Provided records:
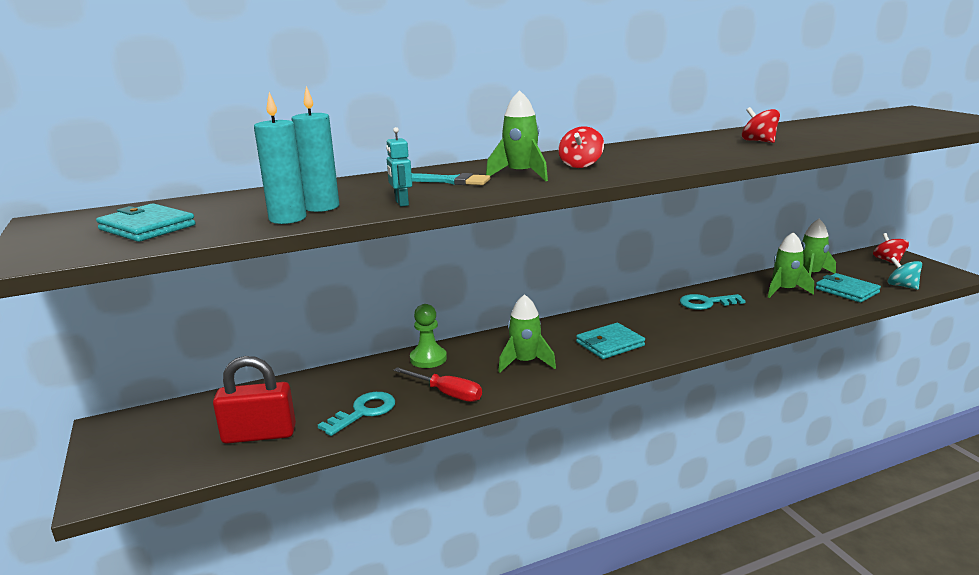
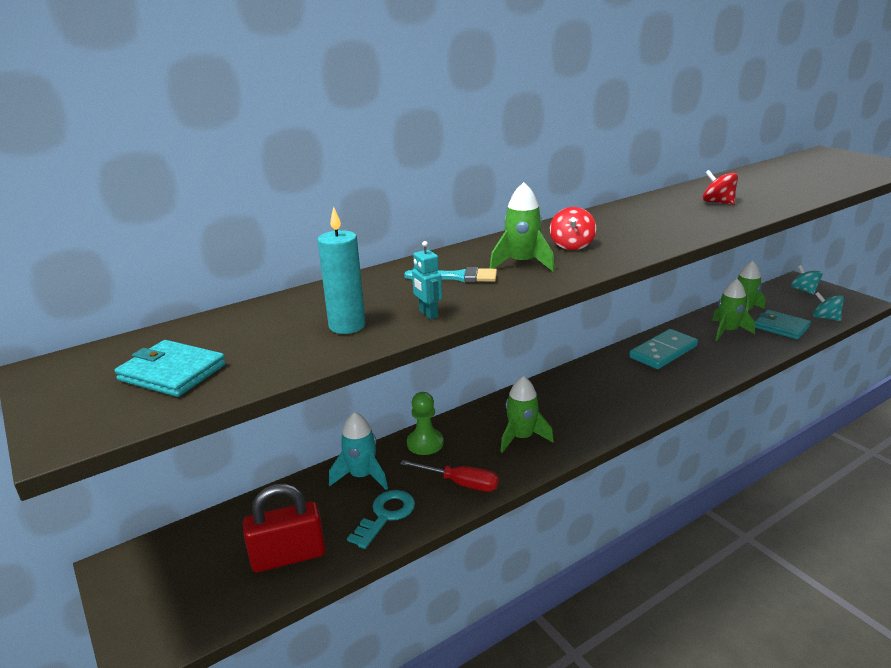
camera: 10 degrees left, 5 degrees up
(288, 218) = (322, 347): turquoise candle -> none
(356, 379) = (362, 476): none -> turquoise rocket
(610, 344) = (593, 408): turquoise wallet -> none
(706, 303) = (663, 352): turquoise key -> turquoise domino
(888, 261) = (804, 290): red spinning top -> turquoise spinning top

To do: Could you work out how many lines of the data above contain the word "none"? Give only the number.

Your solution: 3